- _Exercise directions_:
Which of the lines below hold the word "delete"? Pull each of them out.

- _Records from a collection_:
══════════════════════════════

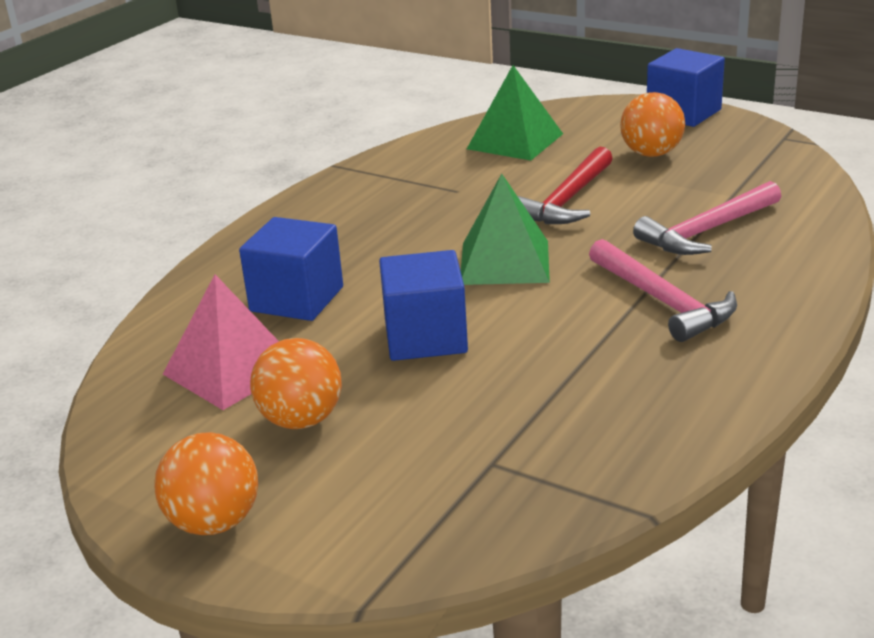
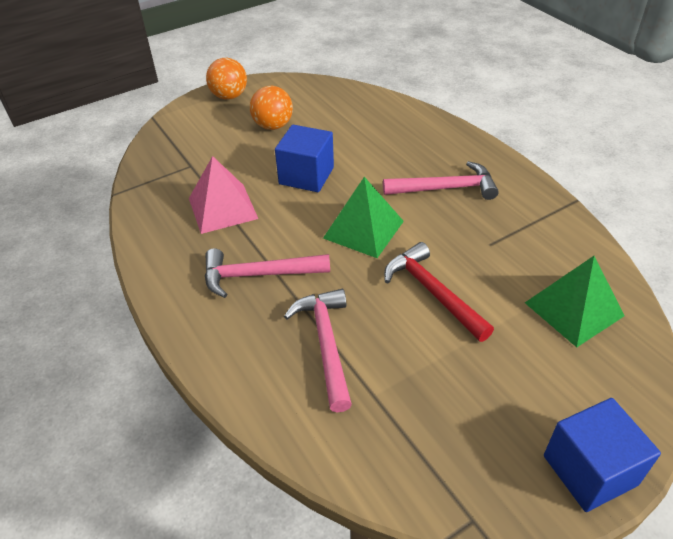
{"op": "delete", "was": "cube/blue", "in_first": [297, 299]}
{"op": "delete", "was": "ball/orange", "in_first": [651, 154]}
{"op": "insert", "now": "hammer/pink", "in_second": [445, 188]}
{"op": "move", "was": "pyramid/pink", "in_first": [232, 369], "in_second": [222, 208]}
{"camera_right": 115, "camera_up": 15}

══════════════════════════════

- _Finished task_:
{"op": "delete", "was": "cube/blue", "in_first": [297, 299]}
{"op": "delete", "was": "ball/orange", "in_first": [651, 154]}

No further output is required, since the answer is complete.